(begin)
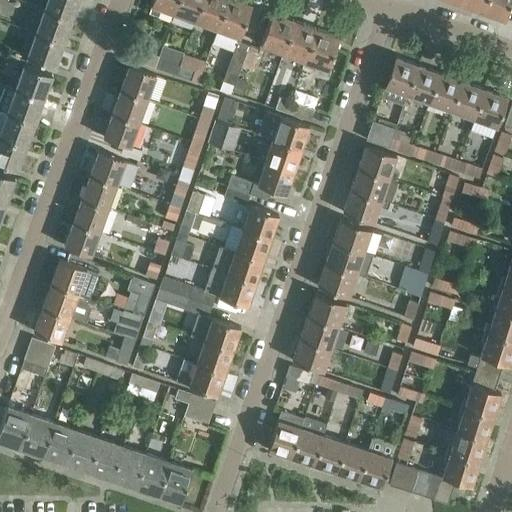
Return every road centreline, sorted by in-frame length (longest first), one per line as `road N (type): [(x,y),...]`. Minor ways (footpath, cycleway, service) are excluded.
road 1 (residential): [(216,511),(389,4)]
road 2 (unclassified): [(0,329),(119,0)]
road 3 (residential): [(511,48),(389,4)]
(end)
(begin)
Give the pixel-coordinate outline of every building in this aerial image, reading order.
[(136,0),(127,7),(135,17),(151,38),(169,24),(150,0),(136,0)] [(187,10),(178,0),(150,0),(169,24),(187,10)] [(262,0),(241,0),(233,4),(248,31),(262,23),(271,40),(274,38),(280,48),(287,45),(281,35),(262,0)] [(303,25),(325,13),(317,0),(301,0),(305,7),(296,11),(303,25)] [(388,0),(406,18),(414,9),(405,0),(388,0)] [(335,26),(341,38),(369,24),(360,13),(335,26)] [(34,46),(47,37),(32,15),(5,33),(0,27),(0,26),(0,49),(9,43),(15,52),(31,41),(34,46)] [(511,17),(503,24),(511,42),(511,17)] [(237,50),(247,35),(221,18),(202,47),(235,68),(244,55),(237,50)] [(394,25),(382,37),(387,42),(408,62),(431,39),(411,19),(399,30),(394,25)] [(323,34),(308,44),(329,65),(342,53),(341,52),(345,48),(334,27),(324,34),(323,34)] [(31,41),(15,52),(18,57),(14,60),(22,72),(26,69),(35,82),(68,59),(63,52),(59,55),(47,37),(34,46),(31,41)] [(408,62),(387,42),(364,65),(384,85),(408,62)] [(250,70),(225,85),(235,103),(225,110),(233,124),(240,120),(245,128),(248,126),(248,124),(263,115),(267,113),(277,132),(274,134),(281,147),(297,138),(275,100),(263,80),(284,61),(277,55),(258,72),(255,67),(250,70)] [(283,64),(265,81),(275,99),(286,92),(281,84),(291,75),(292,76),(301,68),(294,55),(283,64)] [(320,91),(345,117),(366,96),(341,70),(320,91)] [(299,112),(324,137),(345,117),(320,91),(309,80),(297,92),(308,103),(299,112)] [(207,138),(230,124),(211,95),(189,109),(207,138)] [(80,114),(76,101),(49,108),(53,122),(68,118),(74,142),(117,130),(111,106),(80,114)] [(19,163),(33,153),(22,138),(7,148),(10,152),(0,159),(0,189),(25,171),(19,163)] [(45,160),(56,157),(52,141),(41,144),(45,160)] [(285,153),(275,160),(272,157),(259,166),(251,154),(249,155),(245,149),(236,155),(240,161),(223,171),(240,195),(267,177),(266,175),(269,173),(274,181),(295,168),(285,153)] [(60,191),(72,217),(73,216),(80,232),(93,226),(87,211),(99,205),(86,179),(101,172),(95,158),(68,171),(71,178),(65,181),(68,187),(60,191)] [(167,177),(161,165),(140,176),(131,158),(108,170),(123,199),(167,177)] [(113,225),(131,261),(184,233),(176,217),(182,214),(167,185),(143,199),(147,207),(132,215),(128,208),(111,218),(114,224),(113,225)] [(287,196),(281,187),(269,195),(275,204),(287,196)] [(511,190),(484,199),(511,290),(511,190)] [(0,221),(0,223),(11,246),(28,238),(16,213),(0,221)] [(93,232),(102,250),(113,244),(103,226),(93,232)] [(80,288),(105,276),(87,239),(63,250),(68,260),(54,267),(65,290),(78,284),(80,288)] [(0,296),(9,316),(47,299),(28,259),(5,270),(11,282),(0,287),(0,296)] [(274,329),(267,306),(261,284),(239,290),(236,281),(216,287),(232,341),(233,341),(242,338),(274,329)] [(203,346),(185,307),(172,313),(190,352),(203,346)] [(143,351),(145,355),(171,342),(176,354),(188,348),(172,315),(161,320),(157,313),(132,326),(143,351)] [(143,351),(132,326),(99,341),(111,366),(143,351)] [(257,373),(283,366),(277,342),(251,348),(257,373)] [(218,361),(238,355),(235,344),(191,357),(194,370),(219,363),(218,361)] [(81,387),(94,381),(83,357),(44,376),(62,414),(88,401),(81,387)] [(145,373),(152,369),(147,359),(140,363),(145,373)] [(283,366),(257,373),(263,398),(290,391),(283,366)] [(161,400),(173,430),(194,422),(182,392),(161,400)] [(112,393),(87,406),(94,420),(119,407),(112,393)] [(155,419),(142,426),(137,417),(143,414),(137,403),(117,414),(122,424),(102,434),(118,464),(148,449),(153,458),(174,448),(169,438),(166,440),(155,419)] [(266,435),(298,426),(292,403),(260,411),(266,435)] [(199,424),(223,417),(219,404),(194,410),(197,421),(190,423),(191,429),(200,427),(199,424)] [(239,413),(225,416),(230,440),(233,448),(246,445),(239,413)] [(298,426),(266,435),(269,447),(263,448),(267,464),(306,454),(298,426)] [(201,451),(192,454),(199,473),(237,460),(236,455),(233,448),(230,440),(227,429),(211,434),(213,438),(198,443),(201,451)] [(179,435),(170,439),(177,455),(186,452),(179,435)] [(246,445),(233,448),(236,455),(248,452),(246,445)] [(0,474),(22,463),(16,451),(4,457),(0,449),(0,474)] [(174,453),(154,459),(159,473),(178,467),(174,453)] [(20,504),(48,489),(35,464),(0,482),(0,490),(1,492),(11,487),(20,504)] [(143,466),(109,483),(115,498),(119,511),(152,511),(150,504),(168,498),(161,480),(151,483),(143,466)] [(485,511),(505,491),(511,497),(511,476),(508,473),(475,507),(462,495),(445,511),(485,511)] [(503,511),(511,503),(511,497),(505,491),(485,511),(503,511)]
(end)
> _Requirements_
Rewrite everything from the line containing "Return every road" down to the line containing "road 3 (residential): [(511,48),(389,4)]", substituting "omitted" for "excluded" and leaving all else unchanged.

> _Solution for this problem_
Return every road centreline, sorted by in-frame length (longest first), one per line as `road N (type): [(x,y),...]`. Minor ways (footpath, cycleway, service) are omitted.
road 1 (residential): [(216,511),(389,4)]
road 2 (unclassified): [(0,329),(119,0)]
road 3 (residential): [(511,48),(389,4)]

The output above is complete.